### [INSTRUÇÃO]
Apresente todas as linhas abaixo como uma lista JSON de strings, com uma string para cada linha, omitindo as linhas em branco.

### [LINHAS DO EXERCÍCIO]
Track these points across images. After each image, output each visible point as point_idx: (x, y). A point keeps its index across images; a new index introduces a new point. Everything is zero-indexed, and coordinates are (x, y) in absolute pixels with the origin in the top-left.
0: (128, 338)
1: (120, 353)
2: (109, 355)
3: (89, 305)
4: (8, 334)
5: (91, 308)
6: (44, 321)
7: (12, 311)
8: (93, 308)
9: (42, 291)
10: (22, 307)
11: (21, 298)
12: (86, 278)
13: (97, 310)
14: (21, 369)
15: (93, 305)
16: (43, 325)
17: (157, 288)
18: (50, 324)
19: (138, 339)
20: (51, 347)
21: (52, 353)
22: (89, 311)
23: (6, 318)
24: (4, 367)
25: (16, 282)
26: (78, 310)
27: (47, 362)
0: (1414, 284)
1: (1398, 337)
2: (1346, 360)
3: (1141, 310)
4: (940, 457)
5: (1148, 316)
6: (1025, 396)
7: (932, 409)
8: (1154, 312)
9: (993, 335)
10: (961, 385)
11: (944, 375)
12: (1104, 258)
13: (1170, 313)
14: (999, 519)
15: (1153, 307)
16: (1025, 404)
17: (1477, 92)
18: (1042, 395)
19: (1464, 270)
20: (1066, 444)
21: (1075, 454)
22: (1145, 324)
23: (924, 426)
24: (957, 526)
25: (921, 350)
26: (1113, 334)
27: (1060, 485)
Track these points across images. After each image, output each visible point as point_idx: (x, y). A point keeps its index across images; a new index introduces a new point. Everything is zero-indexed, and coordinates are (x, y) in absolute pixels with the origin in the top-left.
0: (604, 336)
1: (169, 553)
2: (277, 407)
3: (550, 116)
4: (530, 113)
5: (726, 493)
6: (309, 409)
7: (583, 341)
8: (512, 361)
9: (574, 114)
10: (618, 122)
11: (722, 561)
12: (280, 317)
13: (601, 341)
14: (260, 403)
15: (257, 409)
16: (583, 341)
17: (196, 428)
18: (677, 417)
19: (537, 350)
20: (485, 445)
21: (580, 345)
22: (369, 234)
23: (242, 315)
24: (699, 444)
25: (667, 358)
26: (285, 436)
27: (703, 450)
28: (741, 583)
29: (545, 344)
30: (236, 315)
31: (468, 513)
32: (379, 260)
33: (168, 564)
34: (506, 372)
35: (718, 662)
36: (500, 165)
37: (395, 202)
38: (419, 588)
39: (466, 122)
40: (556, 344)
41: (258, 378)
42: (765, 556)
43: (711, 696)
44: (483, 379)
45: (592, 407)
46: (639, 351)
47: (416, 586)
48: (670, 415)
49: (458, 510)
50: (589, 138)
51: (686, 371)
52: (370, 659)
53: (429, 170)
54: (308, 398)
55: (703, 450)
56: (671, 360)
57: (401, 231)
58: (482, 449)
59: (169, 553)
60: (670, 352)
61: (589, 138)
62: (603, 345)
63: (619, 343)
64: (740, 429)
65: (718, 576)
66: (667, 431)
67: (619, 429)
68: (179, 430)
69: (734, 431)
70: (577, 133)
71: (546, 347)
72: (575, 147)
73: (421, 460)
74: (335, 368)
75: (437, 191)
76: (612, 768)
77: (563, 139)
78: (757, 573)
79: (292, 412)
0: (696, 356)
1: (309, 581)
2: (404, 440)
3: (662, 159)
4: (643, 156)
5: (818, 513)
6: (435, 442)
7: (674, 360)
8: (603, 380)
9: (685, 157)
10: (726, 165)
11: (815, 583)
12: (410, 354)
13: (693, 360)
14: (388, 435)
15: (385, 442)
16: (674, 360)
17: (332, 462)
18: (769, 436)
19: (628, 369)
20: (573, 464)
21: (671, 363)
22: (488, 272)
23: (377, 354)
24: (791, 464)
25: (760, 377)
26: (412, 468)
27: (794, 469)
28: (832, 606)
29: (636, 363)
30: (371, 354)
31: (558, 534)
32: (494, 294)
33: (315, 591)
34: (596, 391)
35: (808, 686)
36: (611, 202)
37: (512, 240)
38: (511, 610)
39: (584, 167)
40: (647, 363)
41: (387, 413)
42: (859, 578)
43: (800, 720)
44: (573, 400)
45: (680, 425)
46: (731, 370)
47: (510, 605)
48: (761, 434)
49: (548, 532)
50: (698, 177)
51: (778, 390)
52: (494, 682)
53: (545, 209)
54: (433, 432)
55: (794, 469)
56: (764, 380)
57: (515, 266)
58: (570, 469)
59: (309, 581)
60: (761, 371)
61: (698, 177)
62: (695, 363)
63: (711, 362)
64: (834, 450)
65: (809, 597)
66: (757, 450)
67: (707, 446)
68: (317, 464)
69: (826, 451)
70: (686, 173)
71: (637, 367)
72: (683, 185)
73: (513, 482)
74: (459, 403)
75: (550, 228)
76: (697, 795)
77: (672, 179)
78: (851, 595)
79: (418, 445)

### [SOLUÇÃO DO EXERCÍCIO]
[
  "Track these points across images. After each image, output each visible point as point_idx: (x, y). A point keeps its index across images; a new index introduces a new point. Everything is zero-indexed, and coordinates are (x, y) in absolute pixels with the origin in the top-left.",
  "0: (128, 338)",
  "1: (120, 353)",
  "2: (109, 355)",
  "3: (89, 305)",
  "4: (8, 334)",
  "5: (91, 308)",
  "6: (44, 321)",
  "7: (12, 311)",
  "8: (93, 308)",
  "9: (42, 291)",
  "10: (22, 307)",
  "11: (21, 298)",
  "12: (86, 278)",
  "13: (97, 310)",
  "14: (21, 369)",
  "15: (93, 305)",
  "16: (43, 325)",
  "17: (157, 288)",
  "18: (50, 324)",
  "19: (138, 339)",
  "20: (51, 347)",
  "21: (52, 353)",
  "22: (89, 311)",
  "23: (6, 318)",
  "24: (4, 367)",
  "25: (16, 282)",
  "26: (78, 310)",
  "27: (47, 362)",
  "0: (1414, 284)",
  "1: (1398, 337)",
  "2: (1346, 360)",
  "3: (1141, 310)",
  "4: (940, 457)",
  "5: (1148, 316)",
  "6: (1025, 396)",
  "7: (932, 409)",
  "8: (1154, 312)",
  "9: (993, 335)",
  "10: (961, 385)",
  "11: (944, 375)",
  "12: (1104, 258)",
  "13: (1170, 313)",
  "14: (999, 519)",
  "15: (1153, 307)",
  "16: (1025, 404)",
  "17: (1477, 92)",
  "18: (1042, 395)",
  "19: (1464, 270)",
  "20: (1066, 444)",
  "21: (1075, 454)",
  "22: (1145, 324)",
  "23: (924, 426)",
  "24: (957, 526)",
  "25: (921, 350)",
  "26: (1113, 334)",
  "27: (1060, 485)",
  "Track these points across images. After each image, output each visible point as point_idx: (x, y). A point keeps its index across images; a new index introduces a new point. Everything is zero-indexed, and coordinates are (x, y) in absolute pixels with the origin in the top-left.",
  "0: (604, 336)",
  "1: (169, 553)",
  "2: (277, 407)",
  "3: (550, 116)",
  "4: (530, 113)",
  "5: (726, 493)",
  "6: (309, 409)",
  "7: (583, 341)",
  "8: (512, 361)",
  "9: (574, 114)",
  "10: (618, 122)",
  "11: (722, 561)",
  "12: (280, 317)",
  "13: (601, 341)",
  "14: (260, 403)",
  "15: (257, 409)",
  "16: (583, 341)",
  "17: (196, 428)",
  "18: (677, 417)",
  "19: (537, 350)",
  "20: (485, 445)",
  "21: (580, 345)",
  "22: (369, 234)",
  "23: (242, 315)",
  "24: (699, 444)",
  "25: (667, 358)",
  "26: (285, 436)",
  "27: (703, 450)",
  "28: (741, 583)",
  "29: (545, 344)",
  "30: (236, 315)",
  "31: (468, 513)",
  "32: (379, 260)",
  "33: (168, 564)",
  "34: (506, 372)",
  "35: (718, 662)",
  "36: (500, 165)",
  "37: (395, 202)",
  "38: (419, 588)",
  "39: (466, 122)",
  "40: (556, 344)",
  "41: (258, 378)",
  "42: (765, 556)",
  "43: (711, 696)",
  "44: (483, 379)",
  "45: (592, 407)",
  "46: (639, 351)",
  "47: (416, 586)",
  "48: (670, 415)",
  "49: (458, 510)",
  "50: (589, 138)",
  "51: (686, 371)",
  "52: (370, 659)",
  "53: (429, 170)",
  "54: (308, 398)",
  "55: (703, 450)",
  "56: (671, 360)",
  "57: (401, 231)",
  "58: (482, 449)",
  "59: (169, 553)",
  "60: (670, 352)",
  "61: (589, 138)",
  "62: (603, 345)",
  "63: (619, 343)",
  "64: (740, 429)",
  "65: (718, 576)",
  "66: (667, 431)",
  "67: (619, 429)",
  "68: (179, 430)",
  "69: (734, 431)",
  "70: (577, 133)",
  "71: (546, 347)",
  "72: (575, 147)",
  "73: (421, 460)",
  "74: (335, 368)",
  "75: (437, 191)",
  "76: (612, 768)",
  "77: (563, 139)",
  "78: (757, 573)",
  "79: (292, 412)",
  "0: (696, 356)",
  "1: (309, 581)",
  "2: (404, 440)",
  "3: (662, 159)",
  "4: (643, 156)",
  "5: (818, 513)",
  "6: (435, 442)",
  "7: (674, 360)",
  "8: (603, 380)",
  "9: (685, 157)",
  "10: (726, 165)",
  "11: (815, 583)",
  "12: (410, 354)",
  "13: (693, 360)",
  "14: (388, 435)",
  "15: (385, 442)",
  "16: (674, 360)",
  "17: (332, 462)",
  "18: (769, 436)",
  "19: (628, 369)",
  "20: (573, 464)",
  "21: (671, 363)",
  "22: (488, 272)",
  "23: (377, 354)",
  "24: (791, 464)",
  "25: (760, 377)",
  "26: (412, 468)",
  "27: (794, 469)",
  "28: (832, 606)",
  "29: (636, 363)",
  "30: (371, 354)",
  "31: (558, 534)",
  "32: (494, 294)",
  "33: (315, 591)",
  "34: (596, 391)",
  "35: (808, 686)",
  "36: (611, 202)",
  "37: (512, 240)",
  "38: (511, 610)",
  "39: (584, 167)",
  "40: (647, 363)",
  "41: (387, 413)",
  "42: (859, 578)",
  "43: (800, 720)",
  "44: (573, 400)",
  "45: (680, 425)",
  "46: (731, 370)",
  "47: (510, 605)",
  "48: (761, 434)",
  "49: (548, 532)",
  "50: (698, 177)",
  "51: (778, 390)",
  "52: (494, 682)",
  "53: (545, 209)",
  "54: (433, 432)",
  "55: (794, 469)",
  "56: (764, 380)",
  "57: (515, 266)",
  "58: (570, 469)",
  "59: (309, 581)",
  "60: (761, 371)",
  "61: (698, 177)",
  "62: (695, 363)",
  "63: (711, 362)",
  "64: (834, 450)",
  "65: (809, 597)",
  "66: (757, 450)",
  "67: (707, 446)",
  "68: (317, 464)",
  "69: (826, 451)",
  "70: (686, 173)",
  "71: (637, 367)",
  "72: (683, 185)",
  "73: (513, 482)",
  "74: (459, 403)",
  "75: (550, 228)",
  "76: (697, 795)",
  "77: (672, 179)",
  "78: (851, 595)",
  "79: (418, 445)"
]